Pick out each line in the entries below that contains the string "kern" and copy those lines. Case counts.

# Dataset

_ _ _

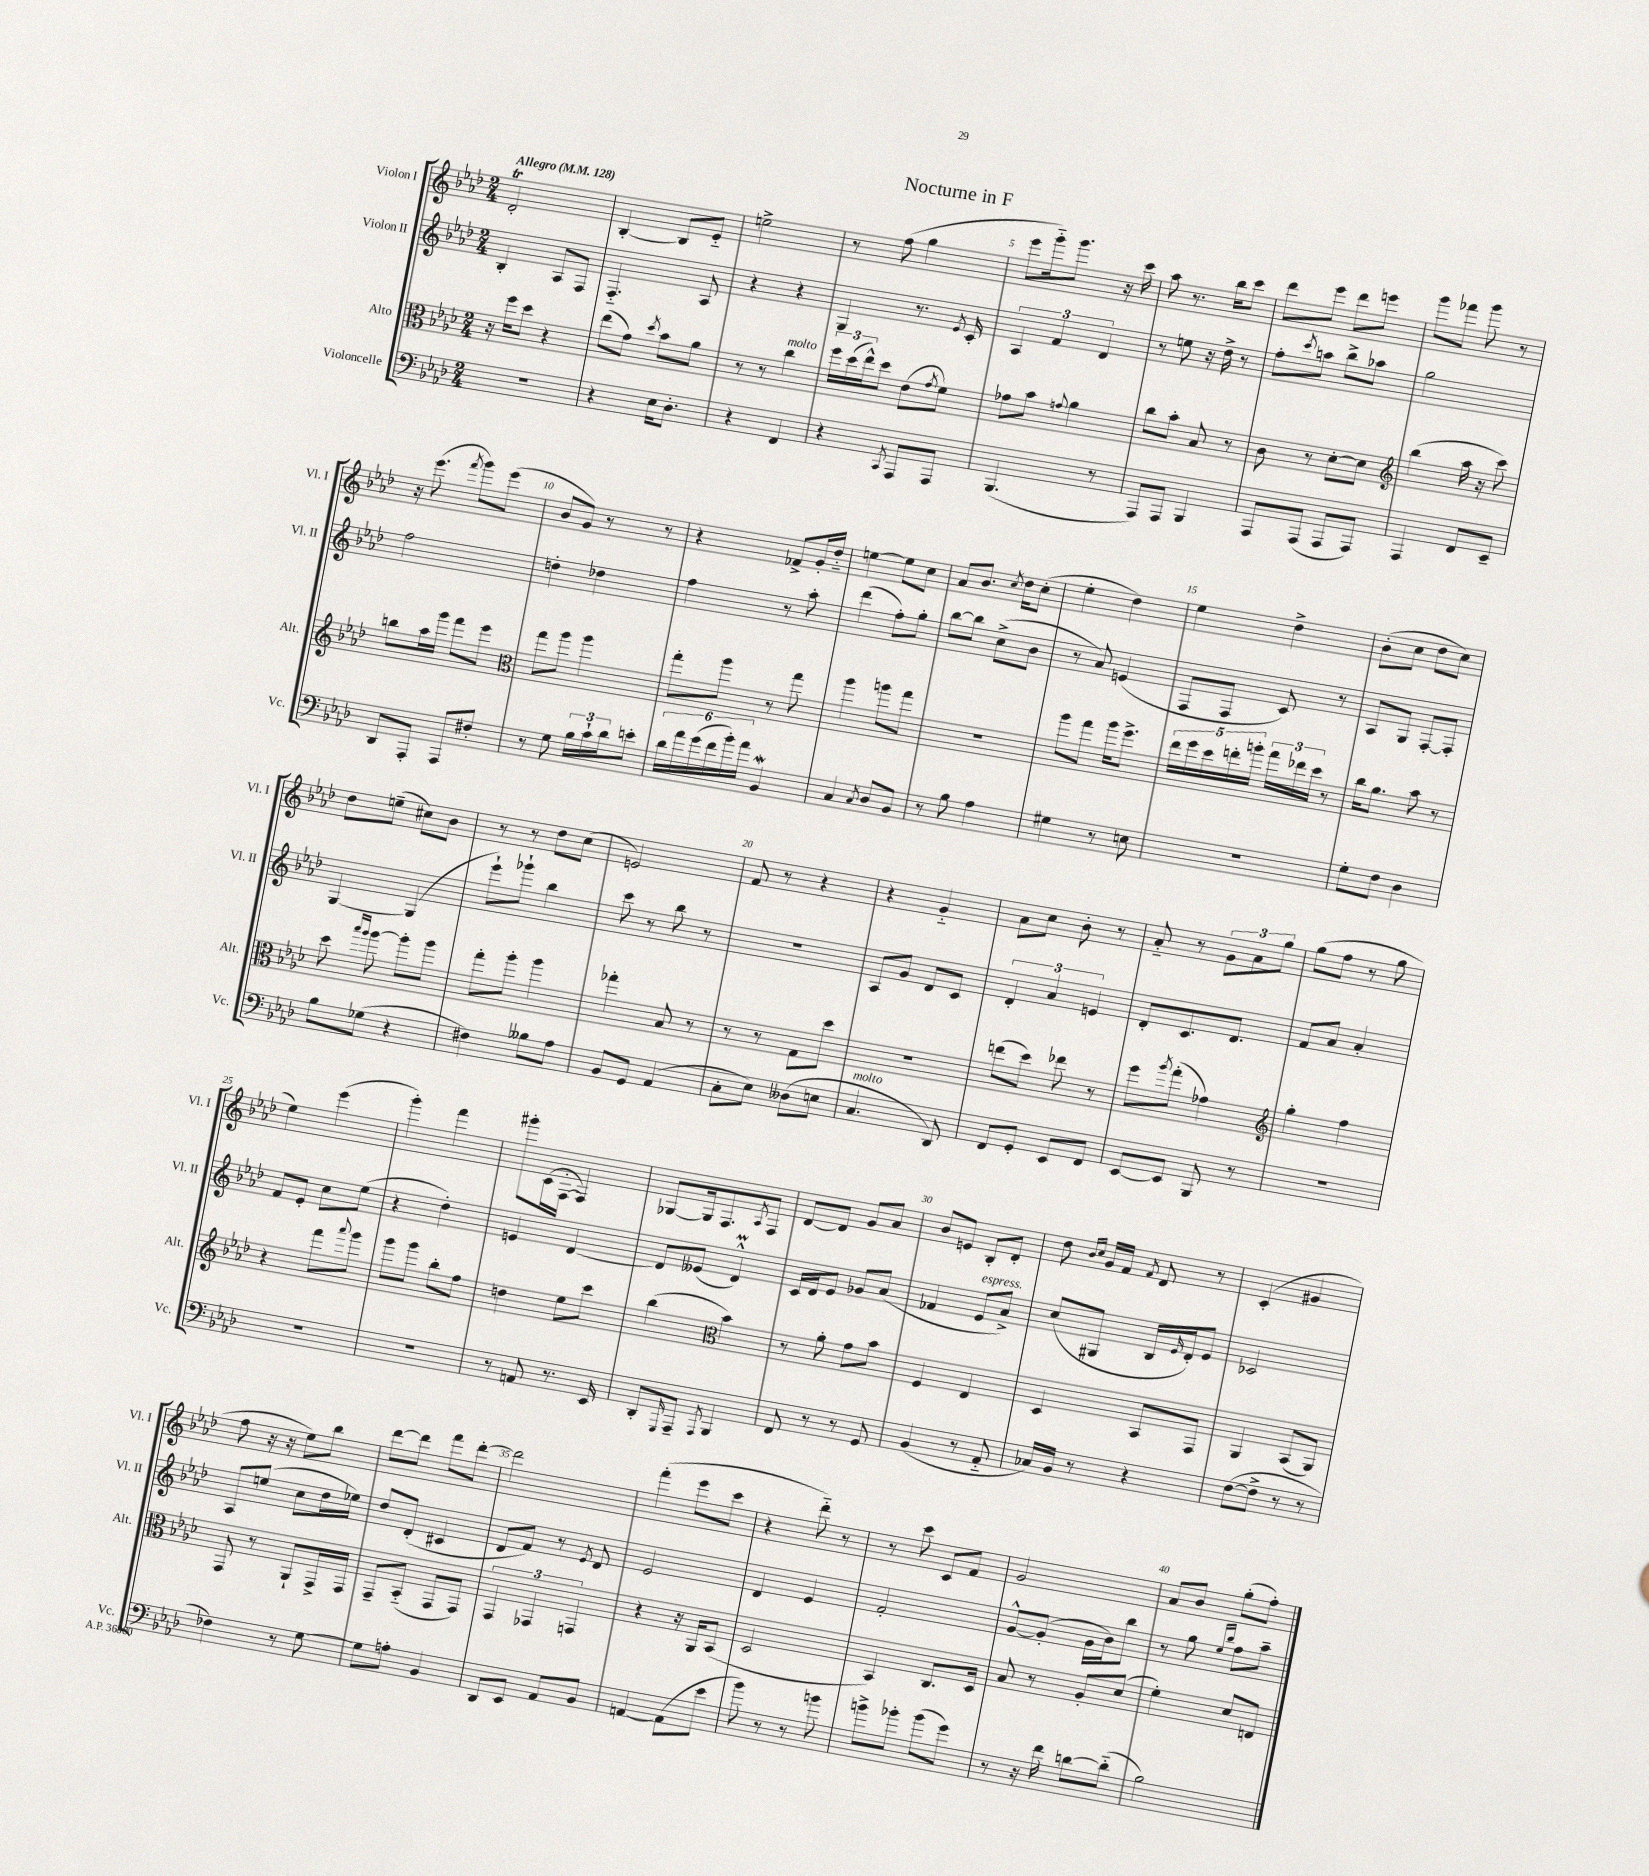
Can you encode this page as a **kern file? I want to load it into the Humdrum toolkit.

**kern	**kern	**kern	**kern
*staff4	*staff3	*staff2	*staff1
*clefF4	*clefC3	*clefG2	*clefG2
*k[b-e-a-d-]	*k[b-e-a-d-]	*k[b-e-a-d-]	*k[b-e-a-d-]
*M2/4	*M2/4	*M2/4	*M2/4
*MM128	*MM128	*MM128	*MM128
2r	16r	4B-'	2d-'
.	16ff	.	.
.	8dd-	.	.
.	4r	8A-	.
.	.	8F	.
=	=	=	=
4r	(8ee-	4.F'~	[4B-'
.	8g)	.	.
.	8qdd-	.	.
16E-	8b-	.	8B-]
8.D-'	.	.	.
.	8a-	8A-	8e-'~
=	=	=	=
4r	8r	4r	2ee^
.	8r	.	.
4FF	4cc	4r	.
=	=	=	=
4r	24ff	4G	8r
.	(24dd-	.	.
.	24ee-^^)	.	.
.	8dd-	.	(8ff
8qCC	.	.	.
8AAA-	(8e-	8.r	4gg
.	8qg	.	.
8AAA-	8f)	.	.
.	.	8qe-	.
.	.	16c'	.
=	=	=	=
(4.BBB-	8g-	6A-	8eee-
.	8b-	.	16ggg'~)
.	.	6f	.
.	.	.	8.ggg
.	8qqg	.	.
.	4a-	.	.
.	.	6d-	.
8r	.	.	16r
.	.	.	16ccc
=	=	=	=
8AAA-)	8cc	8r	8aa-
8AAA-	8b-'	8ee	8.r
4BBB-	8B-	16r	.
.	.	16dd-^	16bb-
.	8r	8r	8ccc
=	=	=	=
8AAA-	8c	8ff'	8ddd-
.	.	8qccc	.
(8AAA-	8r	8aa	8eee-
8AAA-	[8d-'	8bb-^	8ddd-
8AAA-)	8d-]	8aa-	8eee
=	=	=	=
*	*clefG2	*	*
4AAA-	(4bb-	2gg	8ggg
.	.	.	8fff-
8FF	16aa-	.	8ggg
.	16r	.	.
8EE-~	8ccc)	.	8r
=	=	=	=
8DD-	8bb	2ff	16r
.	.	.	(8.eee-
8AAA-'	16aa-	.	.
.	16ggg	.	.
.	.	.	8qfff
8AAA-	8fff	.	8ggg)
8F#'	8eee-	.	(8eee-
=	=	=	=
*	*clefC3	*	*
8r	8gg	4dd'	8b-
8G	8aa-	.	8g)
24B-	4aa-	4dd-	8r
24c`	.	.	.
24d-	.	.	.
8e'	.	.	8r
=	=	=	=
24d-	8gg'	4ff	4r
24a-	.	.	.
(24g	.	.	.
24f	8aa-	.	.
24b-')	.	.	.
24a-	.	.	.
4BB-	8r	8r	8f-^
.	8gg	8aa-'	16g'
.	.	.	16dd-'~
=	=	=	=
4C	4aa-	(4ddd-	[4ee
8qC	.	.	.
8D-	8aa	8ff')	8ee]
8BB-	8gg	8gg'	8cc
=	=	=	=
8r	2r	[8bb-	8a-
8B-	.	8bb-]	8.b-
4A-	.	(8cc^	.
.	.	.	8qcc
.	.	.	16dd-
.	.	8b-	(8cc'
=	=	=	=
4G#	8aa-	8r	4ee-'
.	8gg	8a-)	.
8r	16aa-	(4e	4dd-)
.	8.ff^	.	.
8E	.	.	.
=	=	=	=
2r	20ee-	8F	4ee-
.	20ff	.	.
.	20dd-	.	.
.	.	8F	.
.	20ee'	.	.
.	20aa'	.	.
.	24gg	8c)	4dd-^
.	24ee-	.	.
.	24dd-	.	.
.	8r	8r	.
=	=	=	=
8G'	16cc	8A-	(8b-'
.	8.a-	.	.
8F	.	8G	8cc
4D-	8b-	[8F'	8dd-
.	8r	8F']	8cc)
=	=	=	=
8B-	8dd-	[4G	8dd-
.	16qqbb-	.	.
.	16qqaa-	.	.
(8G-	[8aa-	.	(8ee~
4r	8aa-']	(4G]	8cc#)
.	8aa-	.	8b-
=	=	=	=
4F#)	8gg'	8eee-`)	8r
.	8aa-'	8ggg-`	8r
8B--	4aa-	4bb-	8dd-
8A-	.	.	(8cc
=	=	=	=
8BB-	4gg-'	8ccc	2e)
8GG	.	8r	.
(4AA-	8B-	8bb-	.
.	8r	8r	.
=	=	=	=
8C'	8r	2r	8f
8E-)	8r	.	8r
(8D--	8G	.	4r
8E	8dd-	.	.
=	=	=	=
4.C	2r	8A-	4r
.	.	8g	.
.	.	8d-	4g'~
8DD-)	.	8c	.
=	=	=	=
8FF	(8ee	6d-'	8a-
8GG'	8dd-)	.	8cc
.	.	6a-	.
8EE-	8ee-	.	8b-'
.	.	6e	.
8FF	8r	.	8r
=	=	=	=
[8EE-	8ff	8d-'	8a-'~
.	8qaa-	.	.
8EE-]	(8gg'	8.c	8r
8BBB-	4g-)	.	12g
.	.	8.d-	.
.	.	.	12a-
8r	.	.	.
.	.	.	12gg
=	=	=	=
*	*clefG2	*	*
2r	4gg'	8f	(8gg
.	.	8a-	8ff
.	4ff	4a-'	8r
.	.	.	8gg
=	=	=	=
2r	4r	8f	4ee-)
.	.	8e-'	.
.	8fff	8cc	(4eee-
.	8qqaaa-	.	.
.	8ggg	(8ee-	.
=	=	=	=
2r	8ggg	4r	4ggg')
.	8ggg	.	.
.	8bb-'	4dd-')	4fff
.	8ff	.	.
=	=	=	=
8r	4dd	4e	8ggg#'
8AA	.	.	(16c
.	.	.	[16F'
8.r	8ee-	[4d-	4F])
.	8ccc	.	.
16EE-	.	.	.
=	=	=	=
8DD-'	(4bb-	8d-]	[8G-
16qqGGG	.	.	.
8AAA-~	.	(8e--	16G-]
.	.	.	8.F
*	*clefC3	*	*
8qAAA-	.	.	.
4BBB-	4b-)	4d-^^)	.
.	.	.	8qA-
.	.	.	8F
=	=	=	=
8FF	8r	16c	[8d-
.	.	16d-	.
8r	8a-'	8e-	8d-]
8r	8g	8g-	8g
8GG	8b-	(8a-	8a-
=	=	=	=
(4BB-	4F	4f-	8b-
.	.	.	8e
8r	4E-	8e-	8B-'
8AA-'~	.	8a-^)	8d-'
=	=	=	=
16C-)	4D-	(8cc	8dd-
16BB-	.	.	.
.	.	.	16qqb-
.	.	.	16qqcc
8r	.	8G#	16g
.	.	.	16f
.	.	.	8qf
4r	8BB-	16B-	8d-
.	.	16qqe-	.
.	.	16d-')	.
.	8GG	8e-	8r
=	=	=	=
([8F	4AA-	2c-	(4c'
8F^]	.	.	.
8r	(8BB-	.	4g#
8r	8AA-)	.	.
=	=	=	=
4F-)	8GG	8A-	8ff
.	8r	(8ee	16r
.	.	.	16r
8r	8AA-`	8cc	8ee-)
[8G	16GG^	16dd-	8bb-
.	16GG	16ee-)	.
=	=	=	=
8G]	8GG~	8dd-	[8ddd-
8A'	(8BB-'~	(8d-'	8ddd-]
4BB-	8GG	4c#	8fff
.	8GG)	.	[8ddd-'
=	=	=	=
8DD-	6GG	8d-	2ddd-]
8EE-	.	8f)	.
.	6GG-	.	.
8AA-	.	8r	.
.	6GG	.	.
.	.	8qe-	.
8BB-	.	8d-	.
=	=	=	=
[4AA	4r	2e-	(4fff'
(8AA]	16r	.	8eee-
.	16AA-	.	.
8e-	(8BB-	.	8ccc
=	=	=	=
8b-)	2D-	4d-	4r
8r	.	.	.
8r	.	4e-	8ddd-'~)
8b	.	.	8r
=	=	=	=
8b^	4BB-)	2f'	8r
8b-'	.	.	8ccc
(8b-	8.C	.	8c
8g)	.	.	8f
.	16D-	.	.
=	=	=	=
8r	8B-	[8g^^	2g
16r	8r	(8g']	.
16f	.	.	.
[8d	8A-'	16g	.
.	.	16b-)	.
(8d'~]	(8d-	8bb-	.
=	=	=	=
2B-)	4f')	8r	8a-
.	.	8gg	8b-
.	.	16qqee-	.
.	.	16qqbb-	.
.	8d-	8ff	(8gg'
.	8E	8aa-~	8ff')
==	==	==	==
*-	*-	*-	*-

_ _ _

# Response for this exercise
Can you encode this page as a **kern file? I want to load it into the Humdrum toolkit.
**kern	**kern	**kern	**kern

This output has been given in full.